Exercise requirements
Reproduce the entries that follow exactly, dropping each image.

Object change descriptions
--------------------------------
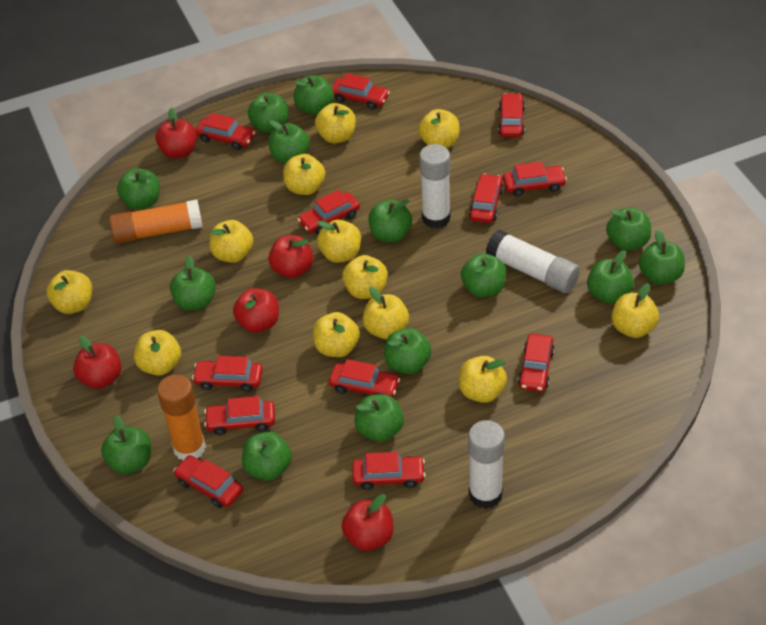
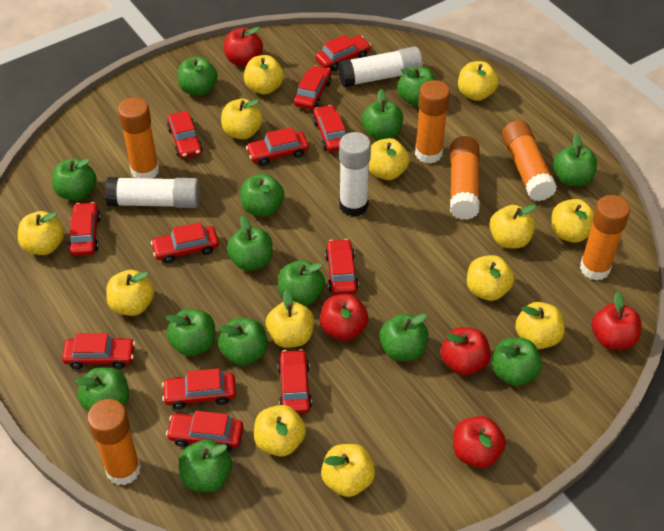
orange glue stick: 2 -> 6
yellow apple: 12 -> 13

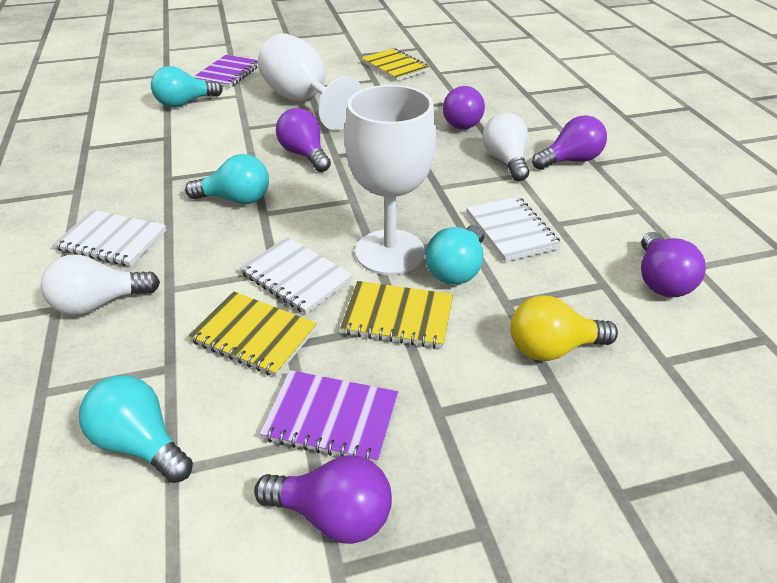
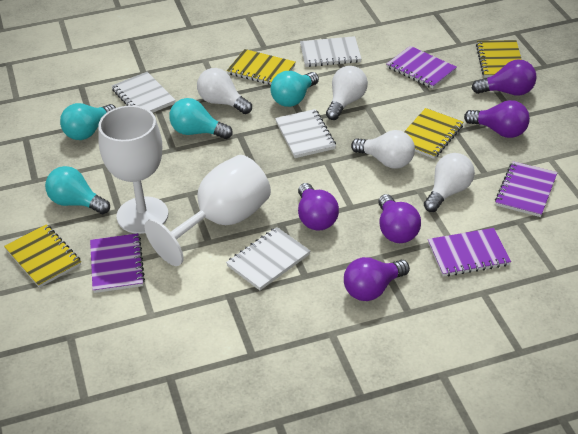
purple notebook: 2 -> 4
white light bulb: 2 -> 4
white notebook: 3 -> 4
yellow light bulb: 1 -> 0
yellow notebook: 3 -> 4

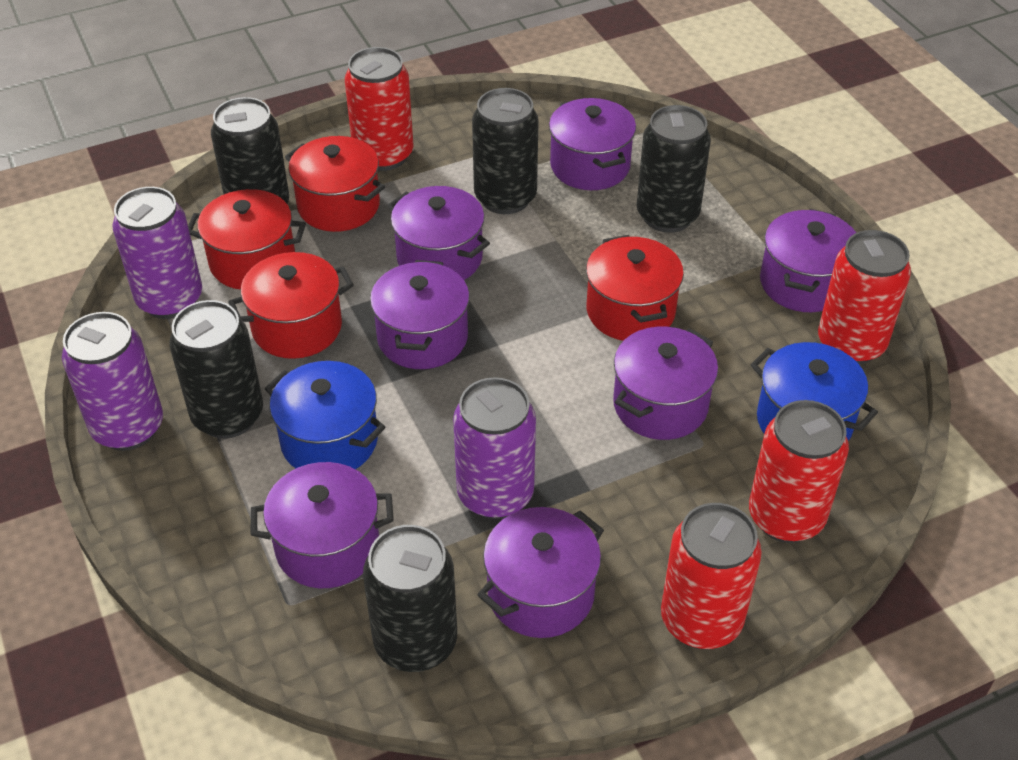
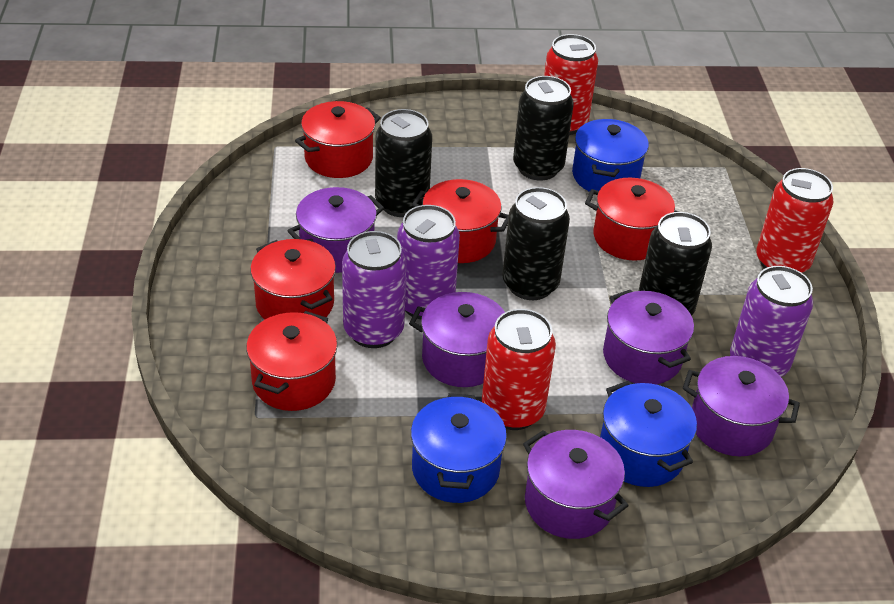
black can: 5 -> 4
blue pot: 2 -> 3
purple pot: 7 -> 5
red can: 4 -> 3
red pot: 4 -> 5

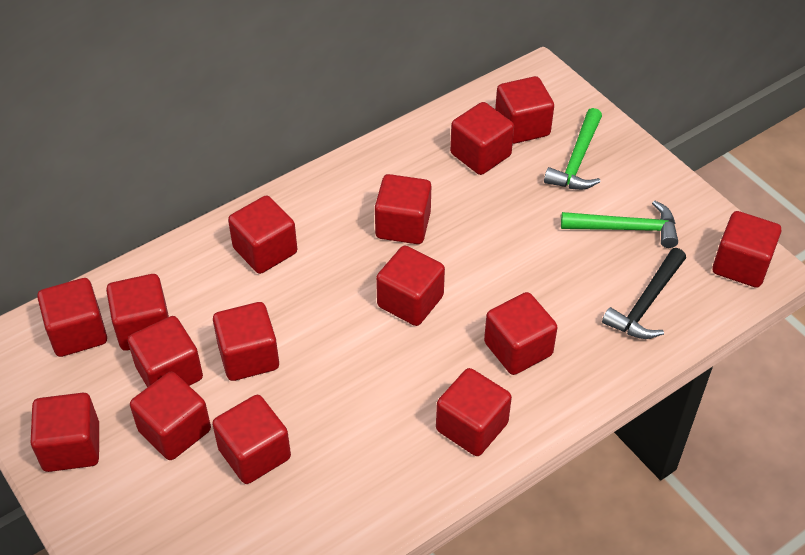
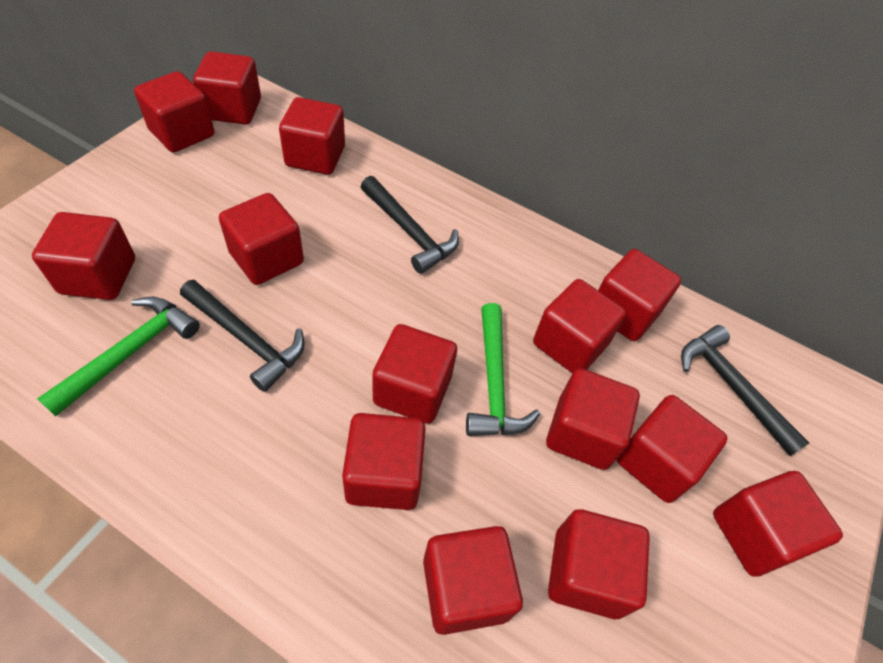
black hammer: 1 -> 3
red cube: 15 -> 14

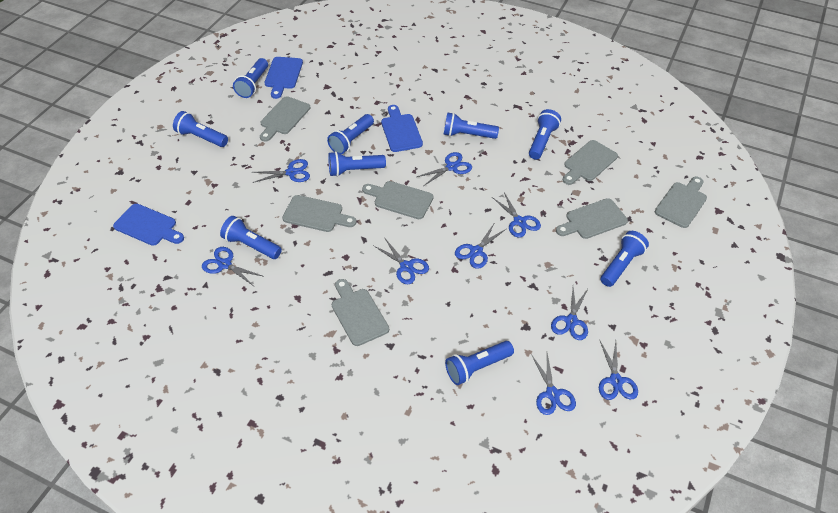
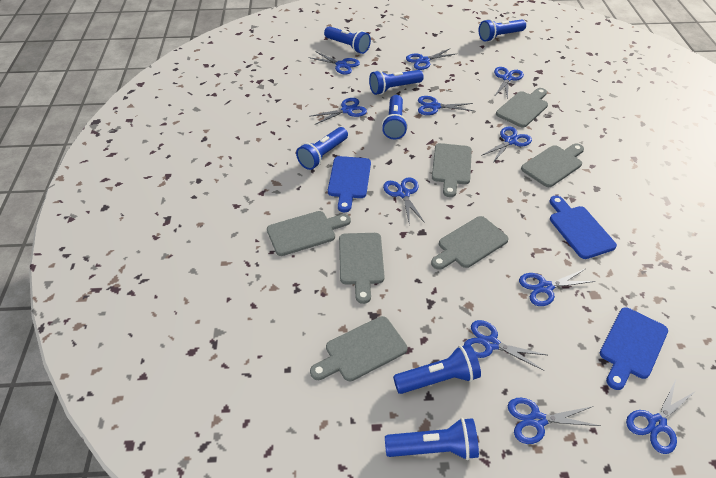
blue flashlight: 9 -> 7
blue scissors: 9 -> 11

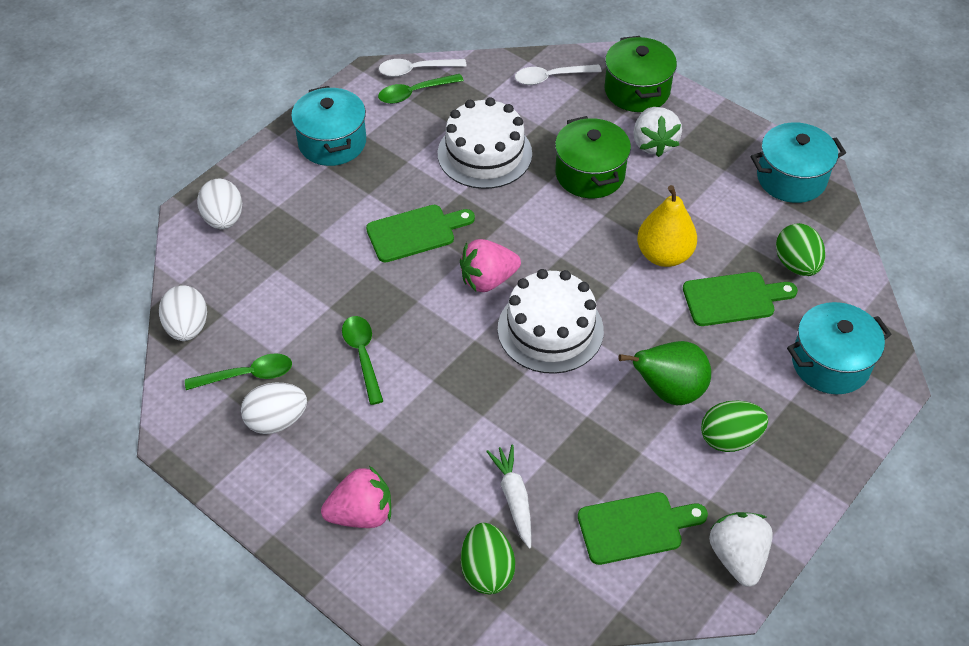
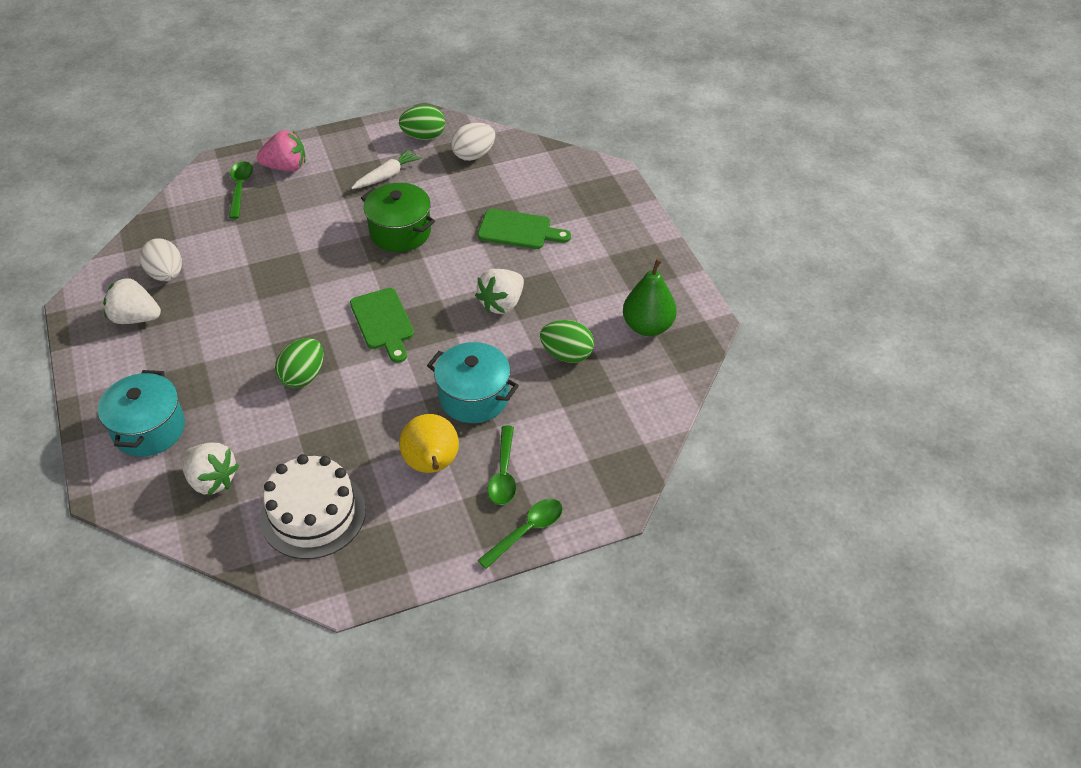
green cutting board: 3 -> 2
green pot: 2 -> 1
pink strawberry: 2 -> 1
turquoise pot: 3 -> 2
white cake: 2 -> 1
white egg: 3 -> 2
white spoon: 2 -> 0
white strawberry: 2 -> 3

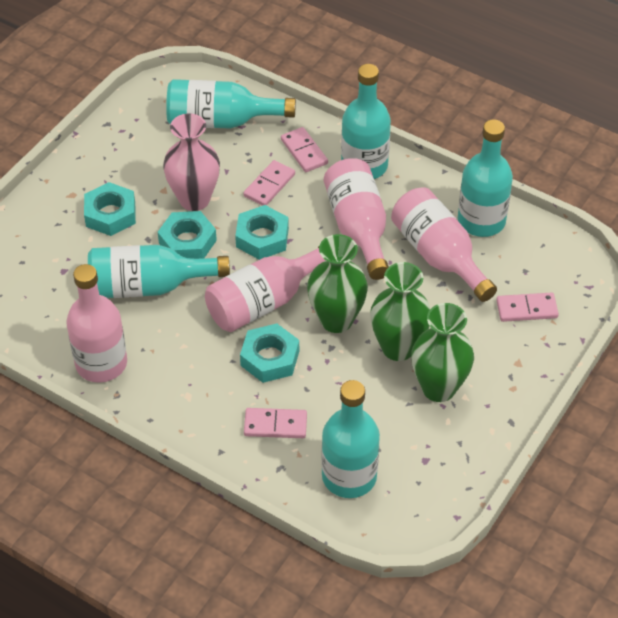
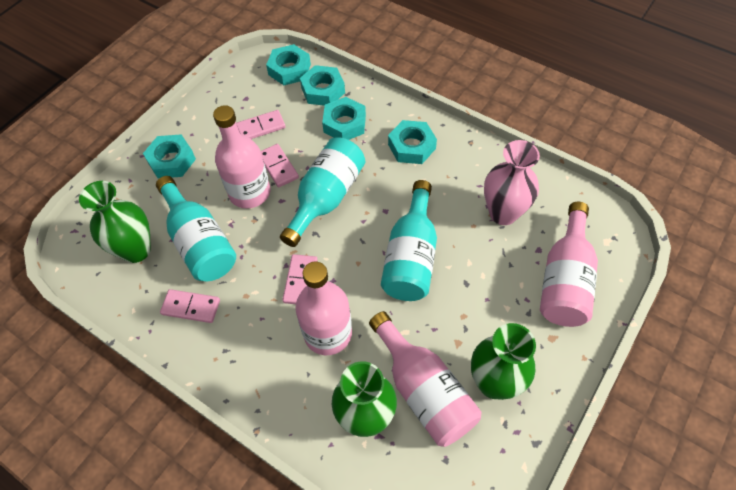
turquoise bottle: 5 -> 3
turquoise nut: 4 -> 5

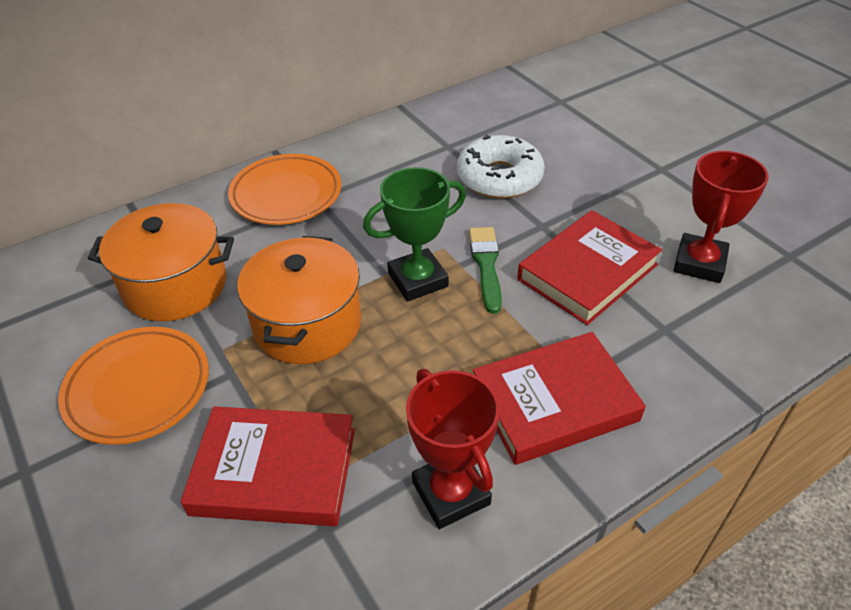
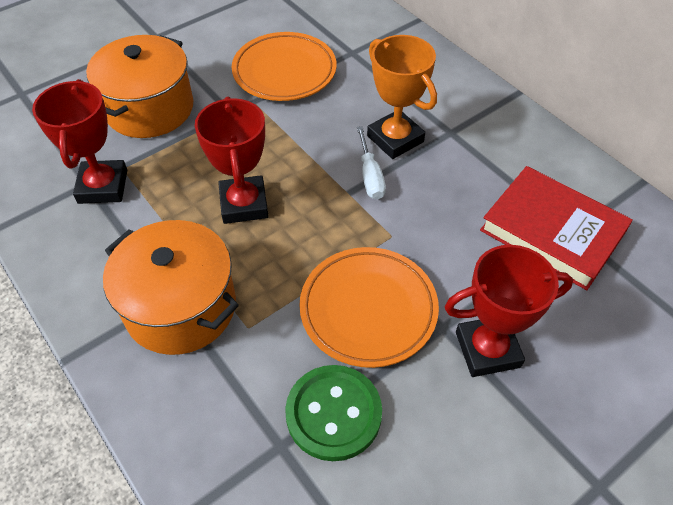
green brush: 1 -> 0
green button: 0 -> 1
green trophy: 1 -> 0
orange trophy: 0 -> 1
red book: 3 -> 1
red trophy: 2 -> 3
white donut: 1 -> 0
white screwdriver: 0 -> 1

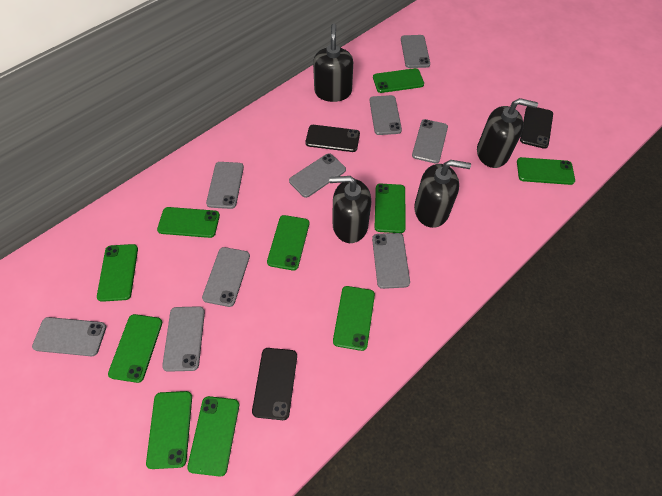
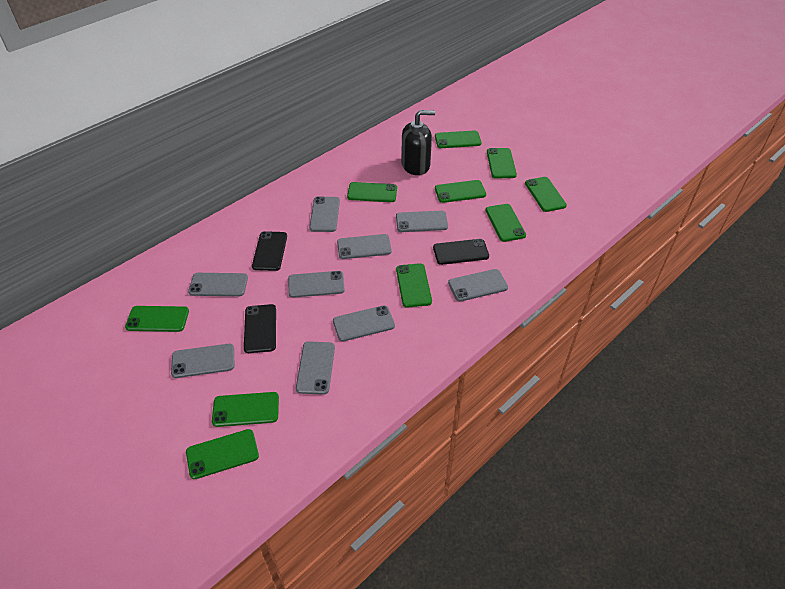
black soap dispenser: 4 -> 1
--------------------------------
Output of the task
orange glue stick: 2 -> 6
yellow apple: 12 -> 13

purple notebook: 2 -> 4
white light bulb: 2 -> 4
white notebook: 3 -> 4
yellow light bulb: 1 -> 0
yellow notebook: 3 -> 4

black can: 5 -> 4
blue pot: 2 -> 3
purple pot: 7 -> 5
red can: 4 -> 3
red pot: 4 -> 5

black hammer: 1 -> 3
red cube: 15 -> 14

blue flashlight: 9 -> 7
blue scissors: 9 -> 11

green cutting board: 3 -> 2
green pot: 2 -> 1
pink strawberry: 2 -> 1
turquoise pot: 3 -> 2
white cake: 2 -> 1
white egg: 3 -> 2
white spoon: 2 -> 0
white strawberry: 2 -> 3

turquoise bottle: 5 -> 3
turquoise nut: 4 -> 5

green brush: 1 -> 0
green button: 0 -> 1
green trophy: 1 -> 0
orange trophy: 0 -> 1
red book: 3 -> 1
red trophy: 2 -> 3
white donut: 1 -> 0
white screwdriver: 0 -> 1

black soap dispenser: 4 -> 1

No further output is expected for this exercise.